[Begin Material for this exercise]
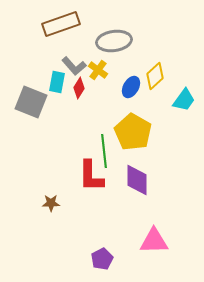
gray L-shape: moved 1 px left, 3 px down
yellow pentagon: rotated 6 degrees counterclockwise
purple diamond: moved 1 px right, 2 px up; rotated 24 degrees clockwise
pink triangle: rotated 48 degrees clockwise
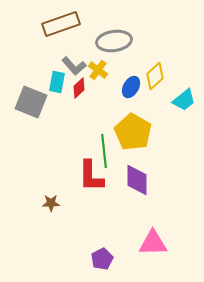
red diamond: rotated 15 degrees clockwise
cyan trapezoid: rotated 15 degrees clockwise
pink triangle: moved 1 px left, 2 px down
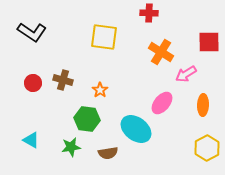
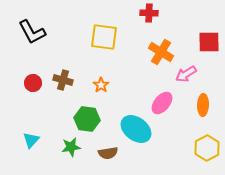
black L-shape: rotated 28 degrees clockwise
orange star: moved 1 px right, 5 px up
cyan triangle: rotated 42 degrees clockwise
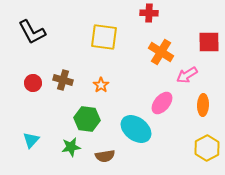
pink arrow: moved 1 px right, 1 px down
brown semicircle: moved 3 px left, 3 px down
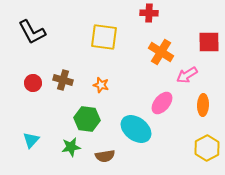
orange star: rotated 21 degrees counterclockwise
[End Material for this exercise]
Problem requirements: Reproduce every line of the material above word for word, leaving out the pictures.

Result below:
gray L-shape: moved 1 px left, 3 px down
yellow pentagon: rotated 6 degrees counterclockwise
purple diamond: moved 1 px right, 2 px up; rotated 24 degrees clockwise
pink triangle: rotated 48 degrees clockwise
red diamond: rotated 15 degrees clockwise
cyan trapezoid: rotated 15 degrees clockwise
pink triangle: moved 1 px left, 2 px down
black L-shape: rotated 28 degrees clockwise
orange star: moved 1 px right, 5 px up
cyan triangle: rotated 42 degrees clockwise
pink arrow: moved 1 px right, 1 px down
brown semicircle: moved 3 px left, 3 px down
orange star: rotated 21 degrees counterclockwise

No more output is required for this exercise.